• [Your instructions] Please rewrite the rows below with "black square" switched to "white square" everywhere and nothing else changed, and leave the pictures out of your answer.

Collected data entries:
BEGIN
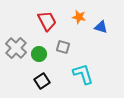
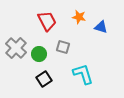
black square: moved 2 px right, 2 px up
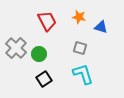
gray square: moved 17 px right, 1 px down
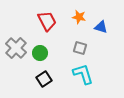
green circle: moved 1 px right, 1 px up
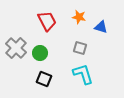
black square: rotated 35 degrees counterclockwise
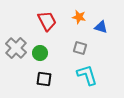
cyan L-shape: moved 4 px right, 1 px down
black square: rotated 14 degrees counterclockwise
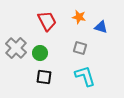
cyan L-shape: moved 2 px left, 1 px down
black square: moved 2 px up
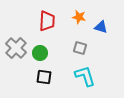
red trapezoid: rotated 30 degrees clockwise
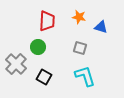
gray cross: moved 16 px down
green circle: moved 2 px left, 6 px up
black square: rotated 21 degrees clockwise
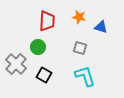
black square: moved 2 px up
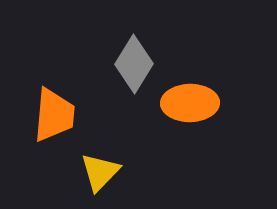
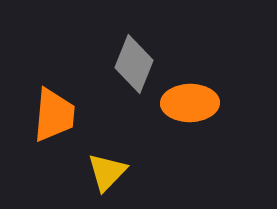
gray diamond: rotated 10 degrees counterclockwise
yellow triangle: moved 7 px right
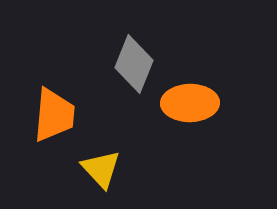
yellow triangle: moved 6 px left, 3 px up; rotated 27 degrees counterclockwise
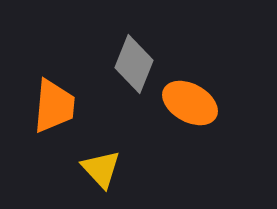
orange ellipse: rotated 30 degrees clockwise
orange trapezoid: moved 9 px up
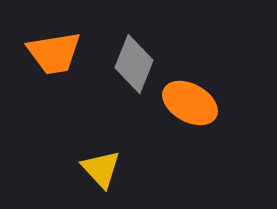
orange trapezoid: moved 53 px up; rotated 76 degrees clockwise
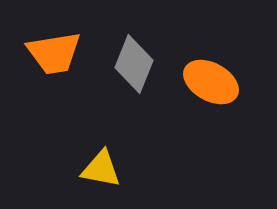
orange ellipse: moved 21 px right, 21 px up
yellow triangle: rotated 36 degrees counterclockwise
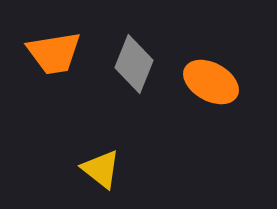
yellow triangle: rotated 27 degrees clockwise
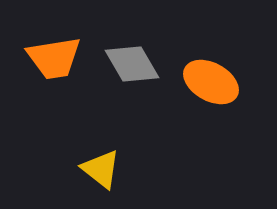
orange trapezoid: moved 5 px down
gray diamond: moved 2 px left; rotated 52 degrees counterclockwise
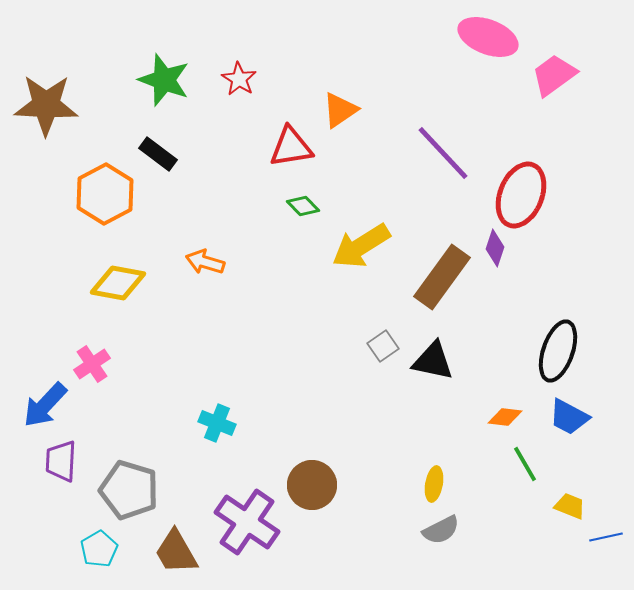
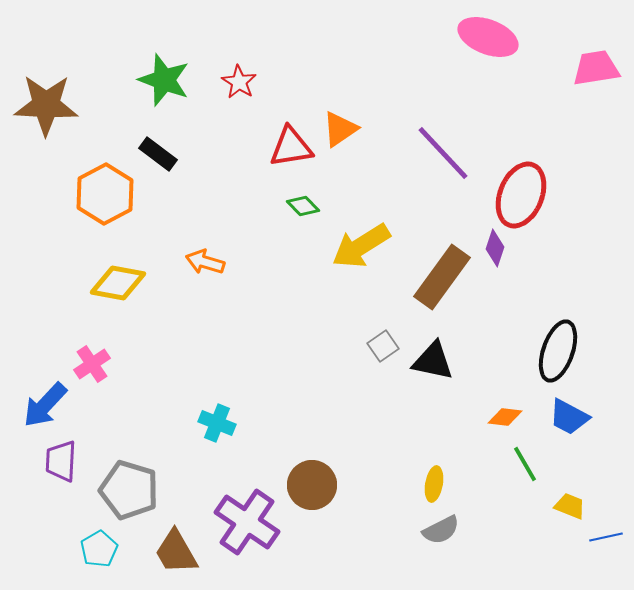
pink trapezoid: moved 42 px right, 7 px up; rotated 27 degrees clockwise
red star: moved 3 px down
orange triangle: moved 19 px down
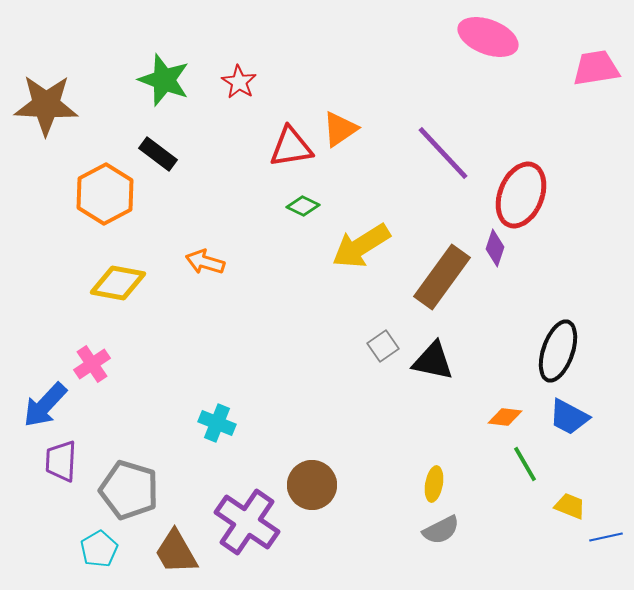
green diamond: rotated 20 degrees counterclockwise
END
• [Finished answer]
white square: moved 2 px right, 2 px up
gray square: moved 17 px right, 1 px down
green circle: moved 1 px right, 1 px up
white square: rotated 35 degrees counterclockwise
cyan L-shape: moved 4 px right, 1 px down
white square: rotated 14 degrees counterclockwise
cyan L-shape: moved 2 px left, 1 px down
white square: moved 2 px up
red trapezoid: rotated 30 degrees clockwise
gray cross: moved 16 px down
green circle: moved 2 px left, 6 px up
white square: rotated 21 degrees clockwise
white square: moved 2 px up
gray diamond: rotated 10 degrees counterclockwise
yellow triangle: moved 7 px right
yellow triangle: moved 6 px left, 3 px up; rotated 27 degrees counterclockwise
orange ellipse: rotated 30 degrees clockwise
orange trapezoid: moved 9 px up
orange trapezoid: moved 53 px up; rotated 76 degrees clockwise
orange ellipse: moved 21 px right, 21 px up
yellow triangle: rotated 36 degrees counterclockwise
yellow triangle: rotated 27 degrees clockwise
orange trapezoid: moved 5 px down
gray diamond: moved 2 px left; rotated 52 degrees counterclockwise
pink trapezoid: moved 42 px right, 7 px up; rotated 27 degrees clockwise
red star: moved 3 px down
orange triangle: moved 19 px down
green diamond: rotated 20 degrees counterclockwise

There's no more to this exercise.